**Work instruction**. Let the answer be the lines from the one with "factor: 1.95" to the end of the entries, copied exactly with both boundary lines kept.
══ Records for the exercise
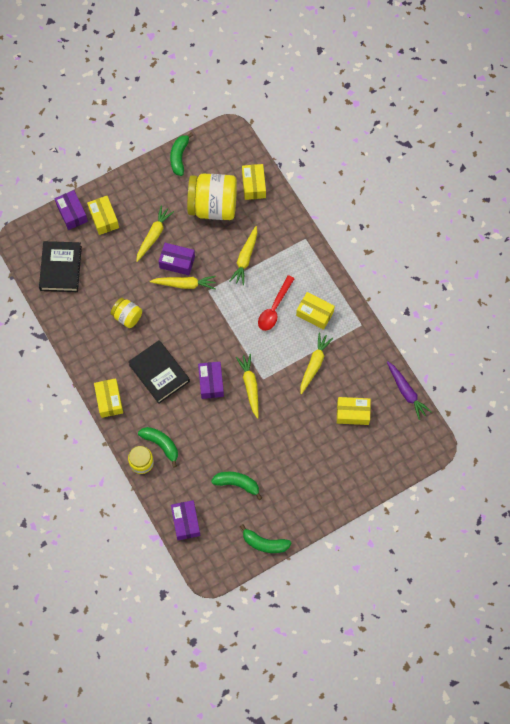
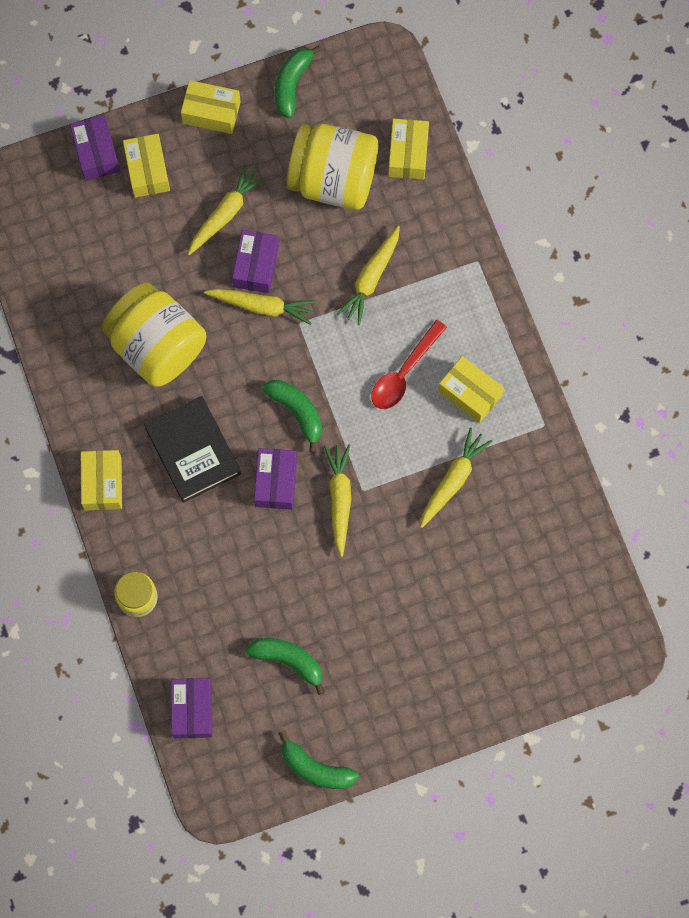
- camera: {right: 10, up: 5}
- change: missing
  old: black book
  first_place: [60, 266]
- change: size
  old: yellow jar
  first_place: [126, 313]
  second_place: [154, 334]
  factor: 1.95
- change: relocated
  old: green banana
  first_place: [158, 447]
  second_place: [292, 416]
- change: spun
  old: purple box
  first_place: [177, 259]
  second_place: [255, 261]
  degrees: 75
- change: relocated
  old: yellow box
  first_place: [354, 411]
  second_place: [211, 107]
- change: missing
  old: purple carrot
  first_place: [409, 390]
════
**Solution for this exercise**.
  factor: 1.95
- change: relocated
  old: green banana
  first_place: [158, 447]
  second_place: [292, 416]
- change: spun
  old: purple box
  first_place: [177, 259]
  second_place: [255, 261]
  degrees: 75
- change: relocated
  old: yellow box
  first_place: [354, 411]
  second_place: [211, 107]
- change: missing
  old: purple carrot
  first_place: [409, 390]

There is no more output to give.